··· LISTED ENTRIES ···

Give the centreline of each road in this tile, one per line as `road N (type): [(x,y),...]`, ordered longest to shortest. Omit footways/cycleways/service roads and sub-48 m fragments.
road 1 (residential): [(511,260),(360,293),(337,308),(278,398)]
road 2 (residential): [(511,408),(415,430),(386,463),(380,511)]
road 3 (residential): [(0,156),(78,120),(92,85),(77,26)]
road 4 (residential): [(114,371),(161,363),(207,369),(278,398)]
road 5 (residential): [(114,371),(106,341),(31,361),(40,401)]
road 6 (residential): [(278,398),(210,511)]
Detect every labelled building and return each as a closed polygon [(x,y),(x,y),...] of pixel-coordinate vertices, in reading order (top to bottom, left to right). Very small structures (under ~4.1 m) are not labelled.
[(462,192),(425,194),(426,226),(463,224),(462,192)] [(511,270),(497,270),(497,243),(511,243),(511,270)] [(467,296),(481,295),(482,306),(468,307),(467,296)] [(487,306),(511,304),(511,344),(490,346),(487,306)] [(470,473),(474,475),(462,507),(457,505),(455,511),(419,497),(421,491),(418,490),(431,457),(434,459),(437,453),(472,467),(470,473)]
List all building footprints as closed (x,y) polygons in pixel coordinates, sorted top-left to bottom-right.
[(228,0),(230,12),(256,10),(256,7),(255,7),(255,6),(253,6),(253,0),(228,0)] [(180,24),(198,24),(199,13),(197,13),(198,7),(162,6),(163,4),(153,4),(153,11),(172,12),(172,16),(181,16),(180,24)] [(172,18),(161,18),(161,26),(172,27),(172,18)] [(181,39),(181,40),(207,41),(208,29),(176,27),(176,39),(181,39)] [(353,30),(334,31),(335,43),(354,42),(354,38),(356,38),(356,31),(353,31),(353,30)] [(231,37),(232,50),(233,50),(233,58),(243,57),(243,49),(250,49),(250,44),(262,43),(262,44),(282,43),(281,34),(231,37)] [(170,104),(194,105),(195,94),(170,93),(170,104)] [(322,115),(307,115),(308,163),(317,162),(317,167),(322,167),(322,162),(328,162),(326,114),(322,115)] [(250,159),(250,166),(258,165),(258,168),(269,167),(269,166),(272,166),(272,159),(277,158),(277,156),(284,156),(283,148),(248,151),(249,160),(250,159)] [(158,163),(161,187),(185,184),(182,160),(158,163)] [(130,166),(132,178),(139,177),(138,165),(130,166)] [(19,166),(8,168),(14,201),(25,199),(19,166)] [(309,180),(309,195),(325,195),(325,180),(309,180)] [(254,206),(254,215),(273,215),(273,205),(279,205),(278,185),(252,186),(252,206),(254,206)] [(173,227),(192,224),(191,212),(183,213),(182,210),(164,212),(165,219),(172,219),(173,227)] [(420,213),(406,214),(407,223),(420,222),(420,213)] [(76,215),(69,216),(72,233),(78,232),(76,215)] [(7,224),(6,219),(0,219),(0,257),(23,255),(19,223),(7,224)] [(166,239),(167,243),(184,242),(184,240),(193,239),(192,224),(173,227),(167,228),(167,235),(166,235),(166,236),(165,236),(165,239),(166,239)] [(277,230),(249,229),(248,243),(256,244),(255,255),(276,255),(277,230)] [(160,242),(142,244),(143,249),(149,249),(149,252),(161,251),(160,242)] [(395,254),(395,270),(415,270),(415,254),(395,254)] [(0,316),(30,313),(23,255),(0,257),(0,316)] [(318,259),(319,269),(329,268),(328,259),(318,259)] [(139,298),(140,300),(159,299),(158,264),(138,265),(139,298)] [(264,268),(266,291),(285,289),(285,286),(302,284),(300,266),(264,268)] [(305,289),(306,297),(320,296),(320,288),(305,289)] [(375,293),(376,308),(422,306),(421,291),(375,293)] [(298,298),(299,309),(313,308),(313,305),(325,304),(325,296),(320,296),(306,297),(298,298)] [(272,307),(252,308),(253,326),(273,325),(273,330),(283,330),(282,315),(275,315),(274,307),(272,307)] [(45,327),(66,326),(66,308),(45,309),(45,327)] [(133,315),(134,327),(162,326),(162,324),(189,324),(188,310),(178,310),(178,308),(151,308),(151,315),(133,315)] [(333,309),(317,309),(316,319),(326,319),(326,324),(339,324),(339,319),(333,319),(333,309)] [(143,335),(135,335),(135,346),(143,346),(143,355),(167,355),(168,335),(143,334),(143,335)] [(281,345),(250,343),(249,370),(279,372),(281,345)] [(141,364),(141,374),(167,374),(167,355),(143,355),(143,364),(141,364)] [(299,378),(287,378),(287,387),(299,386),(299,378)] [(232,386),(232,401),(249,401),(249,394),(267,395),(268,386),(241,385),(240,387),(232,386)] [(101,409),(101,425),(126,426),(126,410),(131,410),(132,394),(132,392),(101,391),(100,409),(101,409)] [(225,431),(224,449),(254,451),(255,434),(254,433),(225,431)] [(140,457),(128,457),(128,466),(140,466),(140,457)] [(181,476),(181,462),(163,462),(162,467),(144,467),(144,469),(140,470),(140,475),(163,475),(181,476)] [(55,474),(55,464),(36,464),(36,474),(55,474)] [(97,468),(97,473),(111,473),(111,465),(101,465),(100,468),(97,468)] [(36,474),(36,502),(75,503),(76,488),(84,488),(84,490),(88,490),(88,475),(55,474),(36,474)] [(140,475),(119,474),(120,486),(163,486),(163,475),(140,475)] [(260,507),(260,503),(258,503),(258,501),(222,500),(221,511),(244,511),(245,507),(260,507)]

···

- TASK BRIEF:
Transcribe the stretch of the records from the start through the line containing "road 4 (residential): [(114,371),(161,363),(207,369),(278,398)]", both ends included, reproducing each line unchanged.

- TASK RESULT:
Give the centreline of each road in this tile, one per line as `road N (type): [(x,y),...]`, ordered longest to shortest. Omit footways/cycleways/service roads and sub-48 m fragments.
road 1 (residential): [(511,260),(360,293),(337,308),(278,398)]
road 2 (residential): [(511,408),(415,430),(386,463),(380,511)]
road 3 (residential): [(0,156),(78,120),(92,85),(77,26)]
road 4 (residential): [(114,371),(161,363),(207,369),(278,398)]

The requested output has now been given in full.